◆ **Exercise instructions**:
Using the records below, copy out exactly the line that contains "camera: 55 degrees left, 10 degrees down" and every line that follows it, up to and including the last, and no others.

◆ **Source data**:
----
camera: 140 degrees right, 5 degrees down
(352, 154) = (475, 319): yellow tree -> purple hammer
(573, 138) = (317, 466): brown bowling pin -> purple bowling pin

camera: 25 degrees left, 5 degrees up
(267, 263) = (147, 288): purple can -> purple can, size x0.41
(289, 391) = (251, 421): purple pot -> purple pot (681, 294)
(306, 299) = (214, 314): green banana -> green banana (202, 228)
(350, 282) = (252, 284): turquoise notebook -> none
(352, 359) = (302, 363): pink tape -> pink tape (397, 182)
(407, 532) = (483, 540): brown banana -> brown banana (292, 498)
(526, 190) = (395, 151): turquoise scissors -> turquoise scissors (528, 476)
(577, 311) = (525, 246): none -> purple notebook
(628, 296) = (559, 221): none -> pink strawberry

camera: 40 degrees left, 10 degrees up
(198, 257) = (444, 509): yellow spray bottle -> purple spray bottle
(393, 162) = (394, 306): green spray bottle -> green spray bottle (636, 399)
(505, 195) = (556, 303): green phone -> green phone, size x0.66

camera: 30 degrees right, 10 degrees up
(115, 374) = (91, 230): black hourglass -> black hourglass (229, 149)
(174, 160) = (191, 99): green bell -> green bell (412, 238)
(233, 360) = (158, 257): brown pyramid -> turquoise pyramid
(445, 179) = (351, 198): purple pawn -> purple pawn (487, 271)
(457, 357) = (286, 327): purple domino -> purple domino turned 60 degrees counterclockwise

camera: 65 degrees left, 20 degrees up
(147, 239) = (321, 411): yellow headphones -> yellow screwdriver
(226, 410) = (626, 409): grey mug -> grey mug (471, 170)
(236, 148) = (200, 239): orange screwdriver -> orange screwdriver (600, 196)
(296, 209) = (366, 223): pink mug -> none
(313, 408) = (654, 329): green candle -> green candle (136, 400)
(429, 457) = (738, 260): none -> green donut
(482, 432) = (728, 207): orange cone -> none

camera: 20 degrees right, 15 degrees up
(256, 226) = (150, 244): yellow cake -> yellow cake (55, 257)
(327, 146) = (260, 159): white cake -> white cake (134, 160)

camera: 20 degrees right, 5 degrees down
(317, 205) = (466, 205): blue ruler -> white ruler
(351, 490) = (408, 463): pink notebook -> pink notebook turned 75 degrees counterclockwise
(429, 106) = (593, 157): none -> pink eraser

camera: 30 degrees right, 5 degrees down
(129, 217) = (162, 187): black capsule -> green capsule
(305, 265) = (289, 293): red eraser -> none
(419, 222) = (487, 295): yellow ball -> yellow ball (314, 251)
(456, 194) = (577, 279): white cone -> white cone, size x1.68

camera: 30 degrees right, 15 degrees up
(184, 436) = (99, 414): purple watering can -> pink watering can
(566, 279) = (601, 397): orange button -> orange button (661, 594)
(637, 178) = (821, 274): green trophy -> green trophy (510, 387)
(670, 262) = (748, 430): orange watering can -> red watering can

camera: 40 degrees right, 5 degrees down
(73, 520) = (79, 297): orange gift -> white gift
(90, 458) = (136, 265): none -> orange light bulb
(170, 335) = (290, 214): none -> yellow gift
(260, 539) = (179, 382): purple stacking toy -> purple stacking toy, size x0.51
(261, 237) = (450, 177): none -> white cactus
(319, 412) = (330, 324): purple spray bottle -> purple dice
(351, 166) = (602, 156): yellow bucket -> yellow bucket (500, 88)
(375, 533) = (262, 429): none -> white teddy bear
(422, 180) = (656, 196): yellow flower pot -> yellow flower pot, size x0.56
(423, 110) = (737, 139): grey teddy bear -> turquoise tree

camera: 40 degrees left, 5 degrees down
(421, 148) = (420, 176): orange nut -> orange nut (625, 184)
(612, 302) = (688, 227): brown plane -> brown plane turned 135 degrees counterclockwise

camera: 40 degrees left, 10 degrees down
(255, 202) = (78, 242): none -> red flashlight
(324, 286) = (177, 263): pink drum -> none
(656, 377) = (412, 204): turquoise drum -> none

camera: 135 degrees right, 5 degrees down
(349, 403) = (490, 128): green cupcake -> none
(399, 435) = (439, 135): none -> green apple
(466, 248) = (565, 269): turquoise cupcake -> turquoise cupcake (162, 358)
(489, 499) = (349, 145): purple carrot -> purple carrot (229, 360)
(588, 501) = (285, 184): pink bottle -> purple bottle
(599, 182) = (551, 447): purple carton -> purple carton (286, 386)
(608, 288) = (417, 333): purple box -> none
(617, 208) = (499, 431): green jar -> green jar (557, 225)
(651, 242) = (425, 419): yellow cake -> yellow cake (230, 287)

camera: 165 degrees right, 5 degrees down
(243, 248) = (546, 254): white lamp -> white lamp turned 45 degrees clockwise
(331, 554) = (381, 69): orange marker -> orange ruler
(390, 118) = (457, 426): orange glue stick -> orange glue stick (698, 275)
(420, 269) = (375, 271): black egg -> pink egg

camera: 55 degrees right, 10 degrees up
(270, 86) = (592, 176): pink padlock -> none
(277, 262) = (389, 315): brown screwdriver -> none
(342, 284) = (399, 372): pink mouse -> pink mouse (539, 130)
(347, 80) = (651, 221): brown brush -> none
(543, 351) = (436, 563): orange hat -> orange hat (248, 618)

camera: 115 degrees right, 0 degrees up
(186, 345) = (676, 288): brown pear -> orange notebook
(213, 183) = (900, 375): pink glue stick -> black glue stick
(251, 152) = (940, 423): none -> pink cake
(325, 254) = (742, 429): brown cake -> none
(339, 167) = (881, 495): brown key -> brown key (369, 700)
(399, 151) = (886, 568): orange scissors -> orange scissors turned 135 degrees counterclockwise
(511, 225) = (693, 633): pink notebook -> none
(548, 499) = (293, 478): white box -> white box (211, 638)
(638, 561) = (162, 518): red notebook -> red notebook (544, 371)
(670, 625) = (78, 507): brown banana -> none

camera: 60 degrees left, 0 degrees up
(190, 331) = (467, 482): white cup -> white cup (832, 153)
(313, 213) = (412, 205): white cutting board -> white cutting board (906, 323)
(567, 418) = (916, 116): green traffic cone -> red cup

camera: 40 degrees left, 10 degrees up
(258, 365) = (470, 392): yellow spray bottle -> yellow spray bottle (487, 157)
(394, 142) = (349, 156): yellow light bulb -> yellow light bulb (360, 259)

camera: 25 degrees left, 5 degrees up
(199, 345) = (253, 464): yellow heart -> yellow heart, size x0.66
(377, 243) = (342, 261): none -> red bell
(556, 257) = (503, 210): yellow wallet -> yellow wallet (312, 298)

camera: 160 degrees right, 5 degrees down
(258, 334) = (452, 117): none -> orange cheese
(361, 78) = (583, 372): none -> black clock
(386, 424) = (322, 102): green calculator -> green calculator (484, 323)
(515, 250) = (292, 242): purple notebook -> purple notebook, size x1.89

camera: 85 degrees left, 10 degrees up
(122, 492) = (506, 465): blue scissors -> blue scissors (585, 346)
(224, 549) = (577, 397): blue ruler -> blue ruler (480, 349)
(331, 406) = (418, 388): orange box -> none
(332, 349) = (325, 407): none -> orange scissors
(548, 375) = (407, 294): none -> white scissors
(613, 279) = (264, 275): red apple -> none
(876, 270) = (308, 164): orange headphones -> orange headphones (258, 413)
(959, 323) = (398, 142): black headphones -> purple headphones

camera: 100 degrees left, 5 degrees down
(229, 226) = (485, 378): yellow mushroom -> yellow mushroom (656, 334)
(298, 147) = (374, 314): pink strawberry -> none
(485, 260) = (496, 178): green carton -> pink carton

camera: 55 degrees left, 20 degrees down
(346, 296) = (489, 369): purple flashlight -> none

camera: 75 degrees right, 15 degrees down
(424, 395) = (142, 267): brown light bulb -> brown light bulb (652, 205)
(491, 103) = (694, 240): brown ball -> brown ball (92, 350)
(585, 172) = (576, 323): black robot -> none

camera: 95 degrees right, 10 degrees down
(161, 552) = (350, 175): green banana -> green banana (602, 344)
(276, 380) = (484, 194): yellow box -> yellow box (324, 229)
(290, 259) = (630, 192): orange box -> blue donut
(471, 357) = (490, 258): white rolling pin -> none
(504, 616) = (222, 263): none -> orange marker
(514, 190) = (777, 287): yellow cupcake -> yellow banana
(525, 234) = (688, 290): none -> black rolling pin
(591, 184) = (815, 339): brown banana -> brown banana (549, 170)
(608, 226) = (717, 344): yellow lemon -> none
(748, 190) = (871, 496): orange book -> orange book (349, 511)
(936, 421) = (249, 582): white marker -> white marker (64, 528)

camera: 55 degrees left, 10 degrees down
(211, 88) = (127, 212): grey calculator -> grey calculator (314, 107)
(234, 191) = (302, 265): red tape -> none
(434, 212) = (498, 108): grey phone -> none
----
◆ **Exercise answer**:
camera: 55 degrees left, 10 degrees down
(211, 88) = (127, 212): grey calculator -> grey calculator (314, 107)
(234, 191) = (302, 265): red tape -> none
(434, 212) = (498, 108): grey phone -> none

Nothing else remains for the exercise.